Data provided:
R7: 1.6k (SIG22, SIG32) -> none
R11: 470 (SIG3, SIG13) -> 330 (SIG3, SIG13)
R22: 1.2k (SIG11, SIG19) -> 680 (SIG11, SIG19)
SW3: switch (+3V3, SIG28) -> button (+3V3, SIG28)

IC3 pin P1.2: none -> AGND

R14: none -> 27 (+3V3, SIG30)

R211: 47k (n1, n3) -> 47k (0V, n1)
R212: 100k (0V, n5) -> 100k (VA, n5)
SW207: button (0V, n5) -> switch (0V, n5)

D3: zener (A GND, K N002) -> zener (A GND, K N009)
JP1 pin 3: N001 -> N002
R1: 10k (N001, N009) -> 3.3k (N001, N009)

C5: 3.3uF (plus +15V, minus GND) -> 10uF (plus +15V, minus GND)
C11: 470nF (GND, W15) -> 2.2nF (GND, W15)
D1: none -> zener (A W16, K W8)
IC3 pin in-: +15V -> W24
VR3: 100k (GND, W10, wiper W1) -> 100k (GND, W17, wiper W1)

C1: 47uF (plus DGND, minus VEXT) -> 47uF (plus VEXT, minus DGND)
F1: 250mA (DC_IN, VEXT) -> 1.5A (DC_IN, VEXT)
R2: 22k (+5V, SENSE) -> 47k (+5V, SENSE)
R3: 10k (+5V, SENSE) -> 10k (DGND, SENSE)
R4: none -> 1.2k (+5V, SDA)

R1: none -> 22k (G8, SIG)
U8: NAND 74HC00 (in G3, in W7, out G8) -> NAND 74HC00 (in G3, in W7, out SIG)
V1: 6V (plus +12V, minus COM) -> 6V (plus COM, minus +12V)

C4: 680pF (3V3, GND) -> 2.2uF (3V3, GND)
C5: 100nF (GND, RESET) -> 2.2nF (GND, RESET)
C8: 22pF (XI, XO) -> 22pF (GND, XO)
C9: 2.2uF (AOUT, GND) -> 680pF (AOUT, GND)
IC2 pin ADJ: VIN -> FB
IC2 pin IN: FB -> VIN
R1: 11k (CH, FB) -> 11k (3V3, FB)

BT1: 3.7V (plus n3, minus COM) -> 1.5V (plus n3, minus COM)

What you have to do:
After reading the listing above, print each line back exactly.

The answer:
R7: 1.6k (SIG22, SIG32) -> none
R11: 470 (SIG3, SIG13) -> 330 (SIG3, SIG13)
R22: 1.2k (SIG11, SIG19) -> 680 (SIG11, SIG19)
SW3: switch (+3V3, SIG28) -> button (+3V3, SIG28)

IC3 pin P1.2: none -> AGND

R14: none -> 27 (+3V3, SIG30)

R211: 47k (n1, n3) -> 47k (0V, n1)
R212: 100k (0V, n5) -> 100k (VA, n5)
SW207: button (0V, n5) -> switch (0V, n5)

D3: zener (A GND, K N002) -> zener (A GND, K N009)
JP1 pin 3: N001 -> N002
R1: 10k (N001, N009) -> 3.3k (N001, N009)

C5: 3.3uF (plus +15V, minus GND) -> 10uF (plus +15V, minus GND)
C11: 470nF (GND, W15) -> 2.2nF (GND, W15)
D1: none -> zener (A W16, K W8)
IC3 pin in-: +15V -> W24
VR3: 100k (GND, W10, wiper W1) -> 100k (GND, W17, wiper W1)

C1: 47uF (plus DGND, minus VEXT) -> 47uF (plus VEXT, minus DGND)
F1: 250mA (DC_IN, VEXT) -> 1.5A (DC_IN, VEXT)
R2: 22k (+5V, SENSE) -> 47k (+5V, SENSE)
R3: 10k (+5V, SENSE) -> 10k (DGND, SENSE)
R4: none -> 1.2k (+5V, SDA)

R1: none -> 22k (G8, SIG)
U8: NAND 74HC00 (in G3, in W7, out G8) -> NAND 74HC00 (in G3, in W7, out SIG)
V1: 6V (plus +12V, minus COM) -> 6V (plus COM, minus +12V)

C4: 680pF (3V3, GND) -> 2.2uF (3V3, GND)
C5: 100nF (GND, RESET) -> 2.2nF (GND, RESET)
C8: 22pF (XI, XO) -> 22pF (GND, XO)
C9: 2.2uF (AOUT, GND) -> 680pF (AOUT, GND)
IC2 pin ADJ: VIN -> FB
IC2 pin IN: FB -> VIN
R1: 11k (CH, FB) -> 11k (3V3, FB)

BT1: 3.7V (plus n3, minus COM) -> 1.5V (plus n3, minus COM)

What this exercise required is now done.